◆ Your goal ◆
A verbatim reproduction of the lines below, from the line containing "R12: 220k (BUF, GND) -> 3.3k (BUF, GND)" through the line containing "C10: 150nF (VDD, VIN) -> 150nF (GND, VDD)", both ends included, is the whole required output.

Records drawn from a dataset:
....

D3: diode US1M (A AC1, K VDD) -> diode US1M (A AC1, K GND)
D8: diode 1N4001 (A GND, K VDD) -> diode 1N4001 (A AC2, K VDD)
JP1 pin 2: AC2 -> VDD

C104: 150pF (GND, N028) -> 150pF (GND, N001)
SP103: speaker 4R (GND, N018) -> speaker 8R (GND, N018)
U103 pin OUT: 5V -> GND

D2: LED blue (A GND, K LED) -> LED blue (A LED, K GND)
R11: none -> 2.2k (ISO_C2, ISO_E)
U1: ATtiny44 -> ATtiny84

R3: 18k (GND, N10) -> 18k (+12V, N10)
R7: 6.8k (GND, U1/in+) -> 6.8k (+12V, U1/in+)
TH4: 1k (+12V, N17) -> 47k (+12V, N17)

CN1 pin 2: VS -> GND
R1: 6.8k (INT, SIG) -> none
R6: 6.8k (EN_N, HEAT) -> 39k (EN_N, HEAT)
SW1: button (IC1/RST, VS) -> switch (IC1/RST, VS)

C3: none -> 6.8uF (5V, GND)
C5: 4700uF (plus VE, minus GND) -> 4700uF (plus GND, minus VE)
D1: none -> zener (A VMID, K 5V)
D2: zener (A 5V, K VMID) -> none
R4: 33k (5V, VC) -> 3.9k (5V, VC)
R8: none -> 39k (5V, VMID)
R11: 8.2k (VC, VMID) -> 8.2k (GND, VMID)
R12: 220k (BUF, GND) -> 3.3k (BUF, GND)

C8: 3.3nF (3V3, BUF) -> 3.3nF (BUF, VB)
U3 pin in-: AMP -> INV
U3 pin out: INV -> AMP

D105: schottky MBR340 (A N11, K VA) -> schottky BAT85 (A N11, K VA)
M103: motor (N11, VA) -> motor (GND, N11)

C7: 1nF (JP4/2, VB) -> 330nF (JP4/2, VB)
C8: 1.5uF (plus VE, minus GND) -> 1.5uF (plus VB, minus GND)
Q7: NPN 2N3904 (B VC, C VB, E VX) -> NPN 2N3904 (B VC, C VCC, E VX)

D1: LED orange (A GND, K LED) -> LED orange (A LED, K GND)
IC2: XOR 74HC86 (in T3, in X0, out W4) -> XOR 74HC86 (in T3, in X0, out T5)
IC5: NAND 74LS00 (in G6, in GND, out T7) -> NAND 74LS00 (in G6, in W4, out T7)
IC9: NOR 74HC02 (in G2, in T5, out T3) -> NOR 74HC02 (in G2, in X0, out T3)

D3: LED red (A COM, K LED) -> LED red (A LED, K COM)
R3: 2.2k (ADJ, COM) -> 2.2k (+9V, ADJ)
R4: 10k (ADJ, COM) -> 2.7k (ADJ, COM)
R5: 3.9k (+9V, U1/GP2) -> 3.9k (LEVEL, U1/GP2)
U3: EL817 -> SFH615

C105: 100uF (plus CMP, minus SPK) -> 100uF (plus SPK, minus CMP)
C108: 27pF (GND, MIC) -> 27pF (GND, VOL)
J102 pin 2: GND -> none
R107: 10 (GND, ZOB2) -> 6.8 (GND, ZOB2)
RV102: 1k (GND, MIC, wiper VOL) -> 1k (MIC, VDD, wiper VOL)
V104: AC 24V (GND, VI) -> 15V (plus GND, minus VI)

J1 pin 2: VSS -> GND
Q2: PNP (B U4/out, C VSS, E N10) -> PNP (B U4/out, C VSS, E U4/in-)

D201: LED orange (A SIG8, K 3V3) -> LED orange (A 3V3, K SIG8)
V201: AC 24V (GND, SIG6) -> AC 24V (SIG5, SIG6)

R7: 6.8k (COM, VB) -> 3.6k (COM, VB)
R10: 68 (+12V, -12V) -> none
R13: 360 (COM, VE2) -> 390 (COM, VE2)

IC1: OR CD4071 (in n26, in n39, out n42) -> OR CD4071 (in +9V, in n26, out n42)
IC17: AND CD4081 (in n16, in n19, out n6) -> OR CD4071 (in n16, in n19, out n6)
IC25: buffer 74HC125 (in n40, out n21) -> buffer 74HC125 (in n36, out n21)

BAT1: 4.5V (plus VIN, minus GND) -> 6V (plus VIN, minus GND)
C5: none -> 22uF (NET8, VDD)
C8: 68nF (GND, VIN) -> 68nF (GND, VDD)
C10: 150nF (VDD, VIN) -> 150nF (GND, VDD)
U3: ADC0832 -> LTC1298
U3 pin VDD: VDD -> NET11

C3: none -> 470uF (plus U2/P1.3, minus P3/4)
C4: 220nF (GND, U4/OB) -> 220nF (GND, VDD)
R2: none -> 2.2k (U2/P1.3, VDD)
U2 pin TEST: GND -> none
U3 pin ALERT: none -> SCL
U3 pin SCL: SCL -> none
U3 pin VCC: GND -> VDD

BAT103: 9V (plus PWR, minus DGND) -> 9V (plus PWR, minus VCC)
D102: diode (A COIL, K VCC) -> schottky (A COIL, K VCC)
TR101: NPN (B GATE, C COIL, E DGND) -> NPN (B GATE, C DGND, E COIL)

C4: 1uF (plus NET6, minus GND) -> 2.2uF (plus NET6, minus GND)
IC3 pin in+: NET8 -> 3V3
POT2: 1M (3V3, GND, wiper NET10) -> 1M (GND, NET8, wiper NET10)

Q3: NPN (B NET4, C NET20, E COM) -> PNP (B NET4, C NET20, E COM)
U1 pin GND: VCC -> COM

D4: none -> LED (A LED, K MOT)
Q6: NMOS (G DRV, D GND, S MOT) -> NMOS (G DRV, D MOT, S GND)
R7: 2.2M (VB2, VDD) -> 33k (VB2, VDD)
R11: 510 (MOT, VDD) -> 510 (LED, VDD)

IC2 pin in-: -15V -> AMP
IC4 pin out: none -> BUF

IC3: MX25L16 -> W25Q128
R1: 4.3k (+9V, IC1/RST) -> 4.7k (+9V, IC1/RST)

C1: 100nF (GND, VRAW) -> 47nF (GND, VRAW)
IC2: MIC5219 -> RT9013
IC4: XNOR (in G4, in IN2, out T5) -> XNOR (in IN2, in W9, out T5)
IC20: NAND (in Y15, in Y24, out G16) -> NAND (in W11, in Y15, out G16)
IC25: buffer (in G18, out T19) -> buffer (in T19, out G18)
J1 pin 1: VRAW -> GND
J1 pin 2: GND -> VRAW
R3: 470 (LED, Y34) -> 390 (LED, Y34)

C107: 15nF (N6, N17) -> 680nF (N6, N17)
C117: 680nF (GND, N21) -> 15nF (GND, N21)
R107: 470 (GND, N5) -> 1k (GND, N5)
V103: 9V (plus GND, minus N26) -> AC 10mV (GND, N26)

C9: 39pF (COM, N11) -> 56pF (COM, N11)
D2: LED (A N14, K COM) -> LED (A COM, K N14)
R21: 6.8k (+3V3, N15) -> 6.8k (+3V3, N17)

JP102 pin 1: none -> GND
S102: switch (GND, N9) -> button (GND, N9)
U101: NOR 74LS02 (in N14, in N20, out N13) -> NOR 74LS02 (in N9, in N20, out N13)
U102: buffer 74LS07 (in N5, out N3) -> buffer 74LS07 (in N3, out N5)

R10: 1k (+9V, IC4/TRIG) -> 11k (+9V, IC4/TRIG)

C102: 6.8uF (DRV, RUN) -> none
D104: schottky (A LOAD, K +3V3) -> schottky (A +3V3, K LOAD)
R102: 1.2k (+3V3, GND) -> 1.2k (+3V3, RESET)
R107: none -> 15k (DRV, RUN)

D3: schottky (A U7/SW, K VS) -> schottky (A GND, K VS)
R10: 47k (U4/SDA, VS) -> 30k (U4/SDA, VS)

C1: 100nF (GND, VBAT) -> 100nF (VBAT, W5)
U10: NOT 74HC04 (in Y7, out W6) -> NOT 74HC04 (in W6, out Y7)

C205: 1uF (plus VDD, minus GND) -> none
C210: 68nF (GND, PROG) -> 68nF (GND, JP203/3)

....

◆ Response to this exercise ◆
R12: 220k (BUF, GND) -> 3.3k (BUF, GND)

C8: 3.3nF (3V3, BUF) -> 3.3nF (BUF, VB)
U3 pin in-: AMP -> INV
U3 pin out: INV -> AMP

D105: schottky MBR340 (A N11, K VA) -> schottky BAT85 (A N11, K VA)
M103: motor (N11, VA) -> motor (GND, N11)

C7: 1nF (JP4/2, VB) -> 330nF (JP4/2, VB)
C8: 1.5uF (plus VE, minus GND) -> 1.5uF (plus VB, minus GND)
Q7: NPN 2N3904 (B VC, C VB, E VX) -> NPN 2N3904 (B VC, C VCC, E VX)

D1: LED orange (A GND, K LED) -> LED orange (A LED, K GND)
IC2: XOR 74HC86 (in T3, in X0, out W4) -> XOR 74HC86 (in T3, in X0, out T5)
IC5: NAND 74LS00 (in G6, in GND, out T7) -> NAND 74LS00 (in G6, in W4, out T7)
IC9: NOR 74HC02 (in G2, in T5, out T3) -> NOR 74HC02 (in G2, in X0, out T3)

D3: LED red (A COM, K LED) -> LED red (A LED, K COM)
R3: 2.2k (ADJ, COM) -> 2.2k (+9V, ADJ)
R4: 10k (ADJ, COM) -> 2.7k (ADJ, COM)
R5: 3.9k (+9V, U1/GP2) -> 3.9k (LEVEL, U1/GP2)
U3: EL817 -> SFH615

C105: 100uF (plus CMP, minus SPK) -> 100uF (plus SPK, minus CMP)
C108: 27pF (GND, MIC) -> 27pF (GND, VOL)
J102 pin 2: GND -> none
R107: 10 (GND, ZOB2) -> 6.8 (GND, ZOB2)
RV102: 1k (GND, MIC, wiper VOL) -> 1k (MIC, VDD, wiper VOL)
V104: AC 24V (GND, VI) -> 15V (plus GND, minus VI)

J1 pin 2: VSS -> GND
Q2: PNP (B U4/out, C VSS, E N10) -> PNP (B U4/out, C VSS, E U4/in-)

D201: LED orange (A SIG8, K 3V3) -> LED orange (A 3V3, K SIG8)
V201: AC 24V (GND, SIG6) -> AC 24V (SIG5, SIG6)

R7: 6.8k (COM, VB) -> 3.6k (COM, VB)
R10: 68 (+12V, -12V) -> none
R13: 360 (COM, VE2) -> 390 (COM, VE2)

IC1: OR CD4071 (in n26, in n39, out n42) -> OR CD4071 (in +9V, in n26, out n42)
IC17: AND CD4081 (in n16, in n19, out n6) -> OR CD4071 (in n16, in n19, out n6)
IC25: buffer 74HC125 (in n40, out n21) -> buffer 74HC125 (in n36, out n21)

BAT1: 4.5V (plus VIN, minus GND) -> 6V (plus VIN, minus GND)
C5: none -> 22uF (NET8, VDD)
C8: 68nF (GND, VIN) -> 68nF (GND, VDD)
C10: 150nF (VDD, VIN) -> 150nF (GND, VDD)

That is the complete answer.